» **Stated goal**: Output only the lines from the one holding "Segment every instance" to the end of the data below, please, copied exactly.

» **Data for the task**:
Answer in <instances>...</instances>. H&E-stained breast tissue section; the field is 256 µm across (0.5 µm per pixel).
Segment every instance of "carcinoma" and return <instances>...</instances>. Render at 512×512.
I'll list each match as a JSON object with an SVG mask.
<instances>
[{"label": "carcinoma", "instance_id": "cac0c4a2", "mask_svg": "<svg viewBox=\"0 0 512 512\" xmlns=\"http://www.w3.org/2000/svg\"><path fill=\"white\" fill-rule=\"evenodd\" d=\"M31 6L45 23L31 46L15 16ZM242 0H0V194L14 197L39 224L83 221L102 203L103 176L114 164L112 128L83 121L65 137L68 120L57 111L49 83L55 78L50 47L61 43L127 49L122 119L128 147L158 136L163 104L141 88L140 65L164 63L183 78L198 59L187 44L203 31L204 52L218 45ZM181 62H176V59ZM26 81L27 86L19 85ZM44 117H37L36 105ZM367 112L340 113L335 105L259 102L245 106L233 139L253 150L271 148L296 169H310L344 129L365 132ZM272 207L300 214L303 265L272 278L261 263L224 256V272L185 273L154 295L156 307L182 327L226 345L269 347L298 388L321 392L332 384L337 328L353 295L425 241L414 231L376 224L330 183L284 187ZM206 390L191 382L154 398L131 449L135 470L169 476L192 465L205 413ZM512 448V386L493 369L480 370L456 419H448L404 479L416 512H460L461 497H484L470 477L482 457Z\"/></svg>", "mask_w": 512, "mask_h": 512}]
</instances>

» **Expected output**:
Segment every instance of "carcinoma" and return <instances>...</instances>. Render at 512×512.
I'll list each match as a JSON object with an SVG mask.
<instances>
[{"label": "carcinoma", "instance_id": "cac0c4a2", "mask_svg": "<svg viewBox=\"0 0 512 512\" xmlns=\"http://www.w3.org/2000/svg\"><path fill=\"white\" fill-rule=\"evenodd\" d=\"M31 6L45 23L31 46L15 16ZM242 0H0V194L14 197L39 224L83 221L102 203L103 176L114 164L112 128L83 121L65 137L68 120L57 111L49 83L55 78L50 47L61 43L127 49L122 119L128 147L158 136L163 104L141 88L140 65L164 63L183 78L198 59L187 44L203 31L204 52L218 45ZM181 62H176V59ZM26 81L27 86L19 85ZM44 117H37L36 105ZM367 112L340 113L335 105L259 102L245 106L233 139L253 150L271 148L296 169H310L344 129L365 132ZM272 207L300 214L303 265L272 278L261 263L224 256V272L185 273L154 295L156 307L182 327L226 345L269 347L298 388L321 392L332 384L337 328L353 295L425 241L414 231L376 224L330 183L284 187ZM206 390L191 382L154 398L131 449L135 470L169 476L192 465L205 413ZM512 448V386L493 369L480 370L456 419H448L404 479L416 512H460L461 497H484L470 477L482 457Z\"/></svg>", "mask_w": 512, "mask_h": 512}]
</instances>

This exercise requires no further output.